Aerial feature coordinate data:
####################

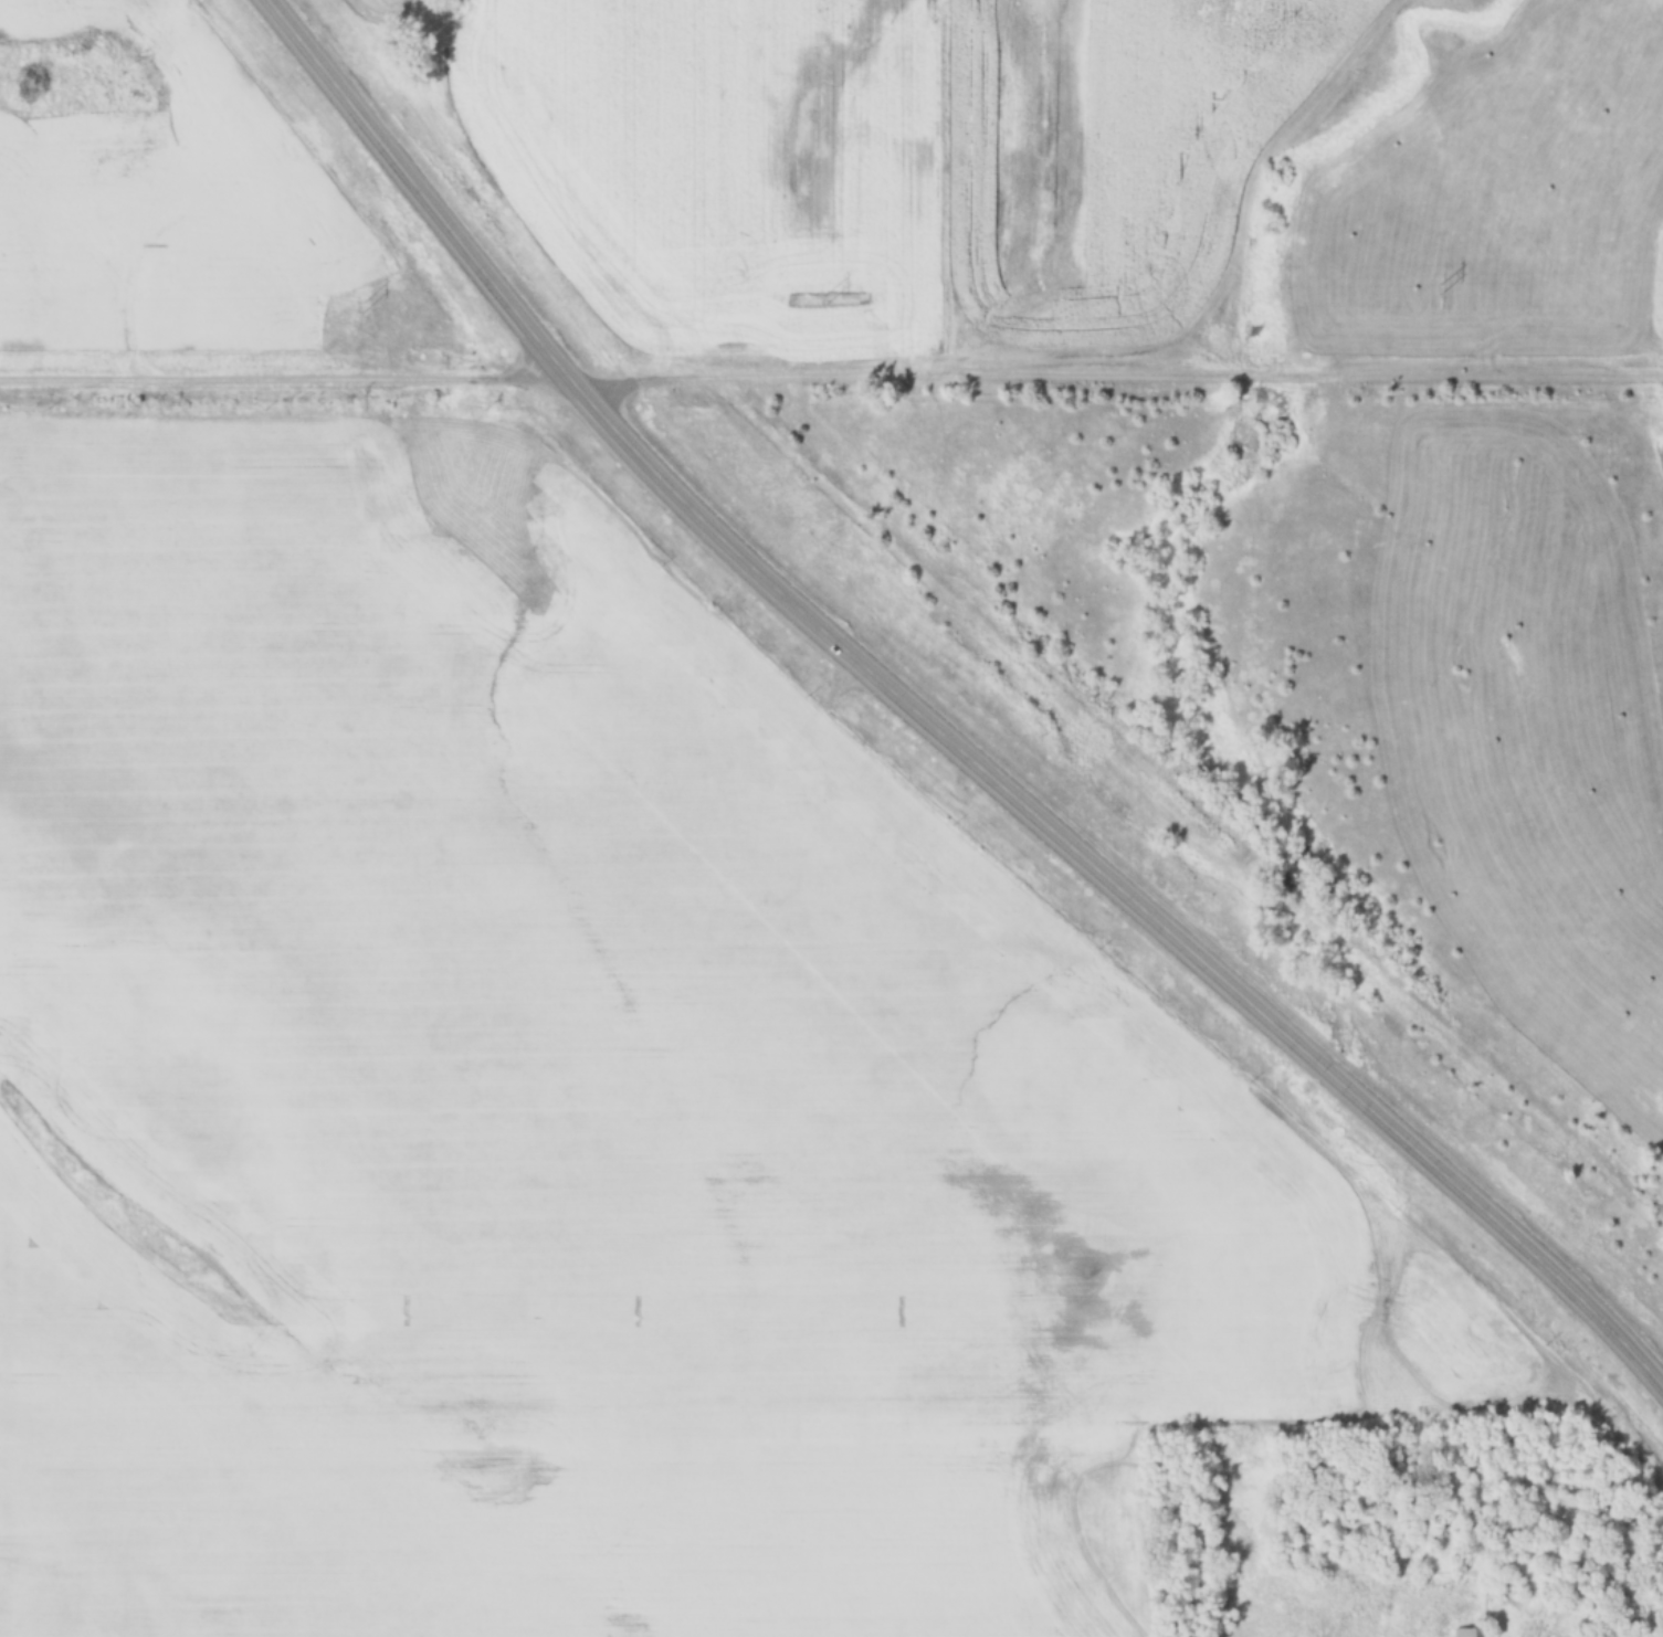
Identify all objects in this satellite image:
power tower: (1438, 288)
power tower: (825, 299)
power tower: (363, 307)
road: (831, 380)
road: (929, 721)
building: (1464, 1631)

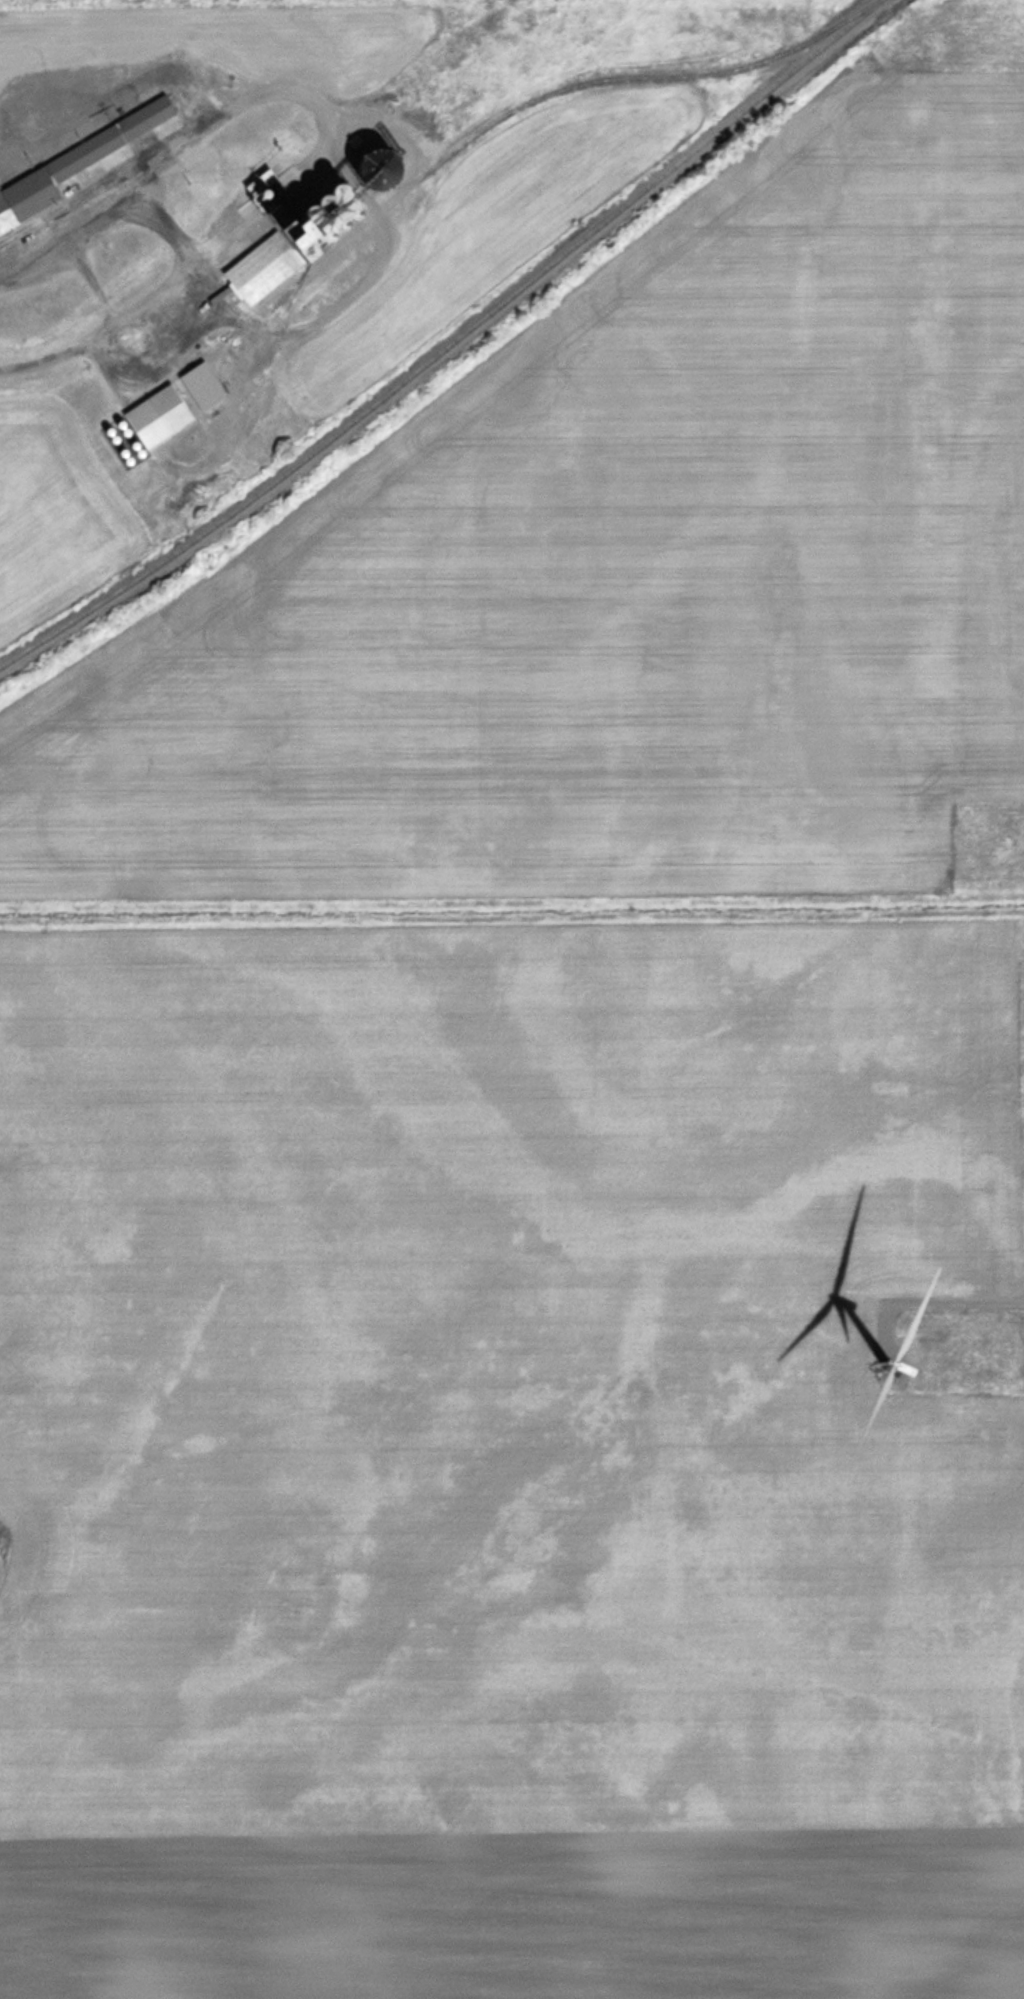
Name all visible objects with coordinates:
railway: (515, 109)
building: (75, 164)
building: (311, 232)
railway: (450, 346)
building: (204, 385)
building: (160, 415)
road: (982, 1288)
wind turbine: (890, 1359)

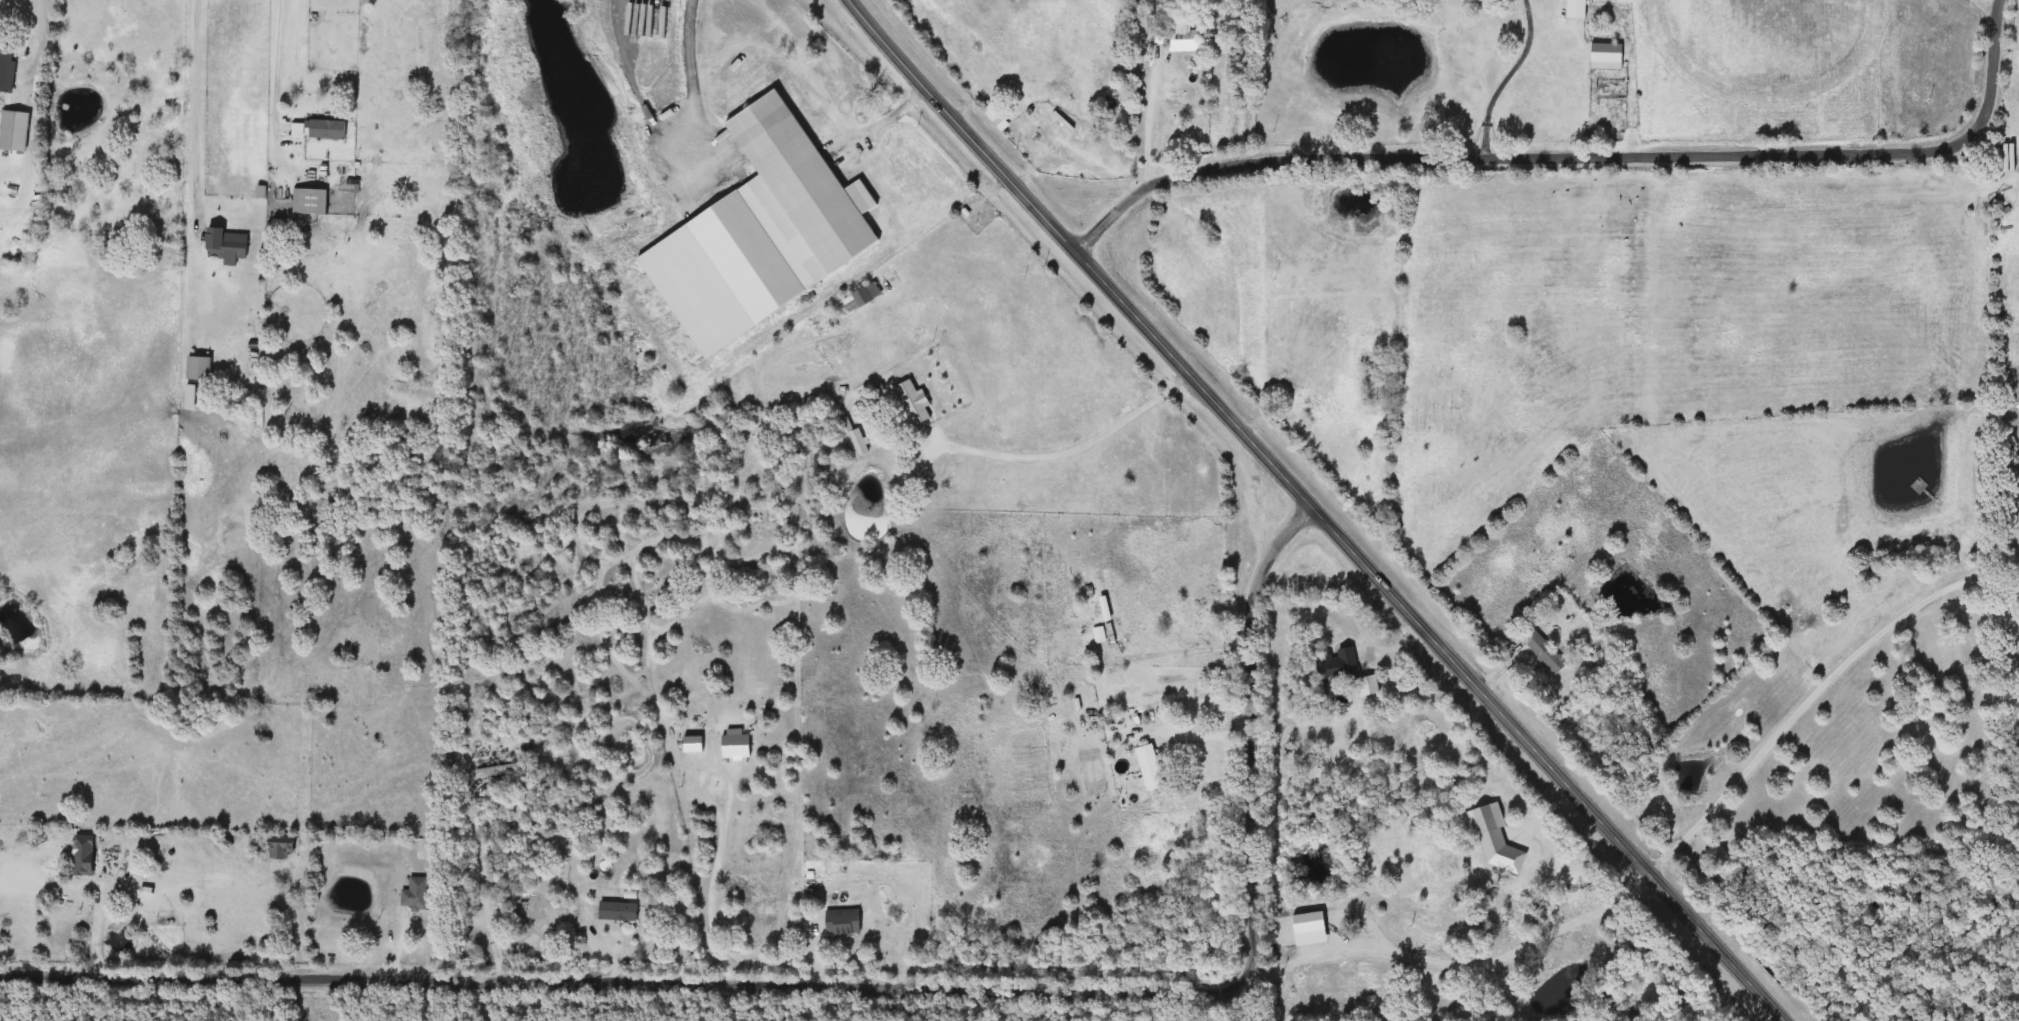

####################

Pictures stay out; every other part of the records above is to be printed exactly.

Identify all objects in this satellite image:
power tower: (1438, 288)
power tower: (825, 299)
power tower: (363, 307)
road: (831, 380)
road: (929, 721)
building: (1464, 1631)

Name all visible objects with coordinates:
railway: (515, 109)
building: (75, 164)
building: (311, 232)
railway: (450, 346)
building: (204, 385)
building: (160, 415)
road: (982, 1288)
wind turbine: (890, 1359)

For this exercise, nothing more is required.